◆ DATA SUPPLIED:
# # # # #
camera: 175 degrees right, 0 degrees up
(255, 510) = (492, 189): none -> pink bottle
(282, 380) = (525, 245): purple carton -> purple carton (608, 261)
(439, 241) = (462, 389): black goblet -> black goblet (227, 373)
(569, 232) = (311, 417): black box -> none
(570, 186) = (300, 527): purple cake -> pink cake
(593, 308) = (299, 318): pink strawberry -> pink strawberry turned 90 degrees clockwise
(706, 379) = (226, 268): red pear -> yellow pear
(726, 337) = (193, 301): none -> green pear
# # # # #
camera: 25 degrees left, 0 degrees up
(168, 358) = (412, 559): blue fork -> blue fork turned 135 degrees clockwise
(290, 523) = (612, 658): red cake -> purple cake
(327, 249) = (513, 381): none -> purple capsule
# # # # #
◆ EXERCISE PROMPT:
The lines you need are those with the word "pear"; list them from the entries.

◆ OUTPUT:
(706, 379) = (226, 268): red pear -> yellow pear
(726, 337) = (193, 301): none -> green pear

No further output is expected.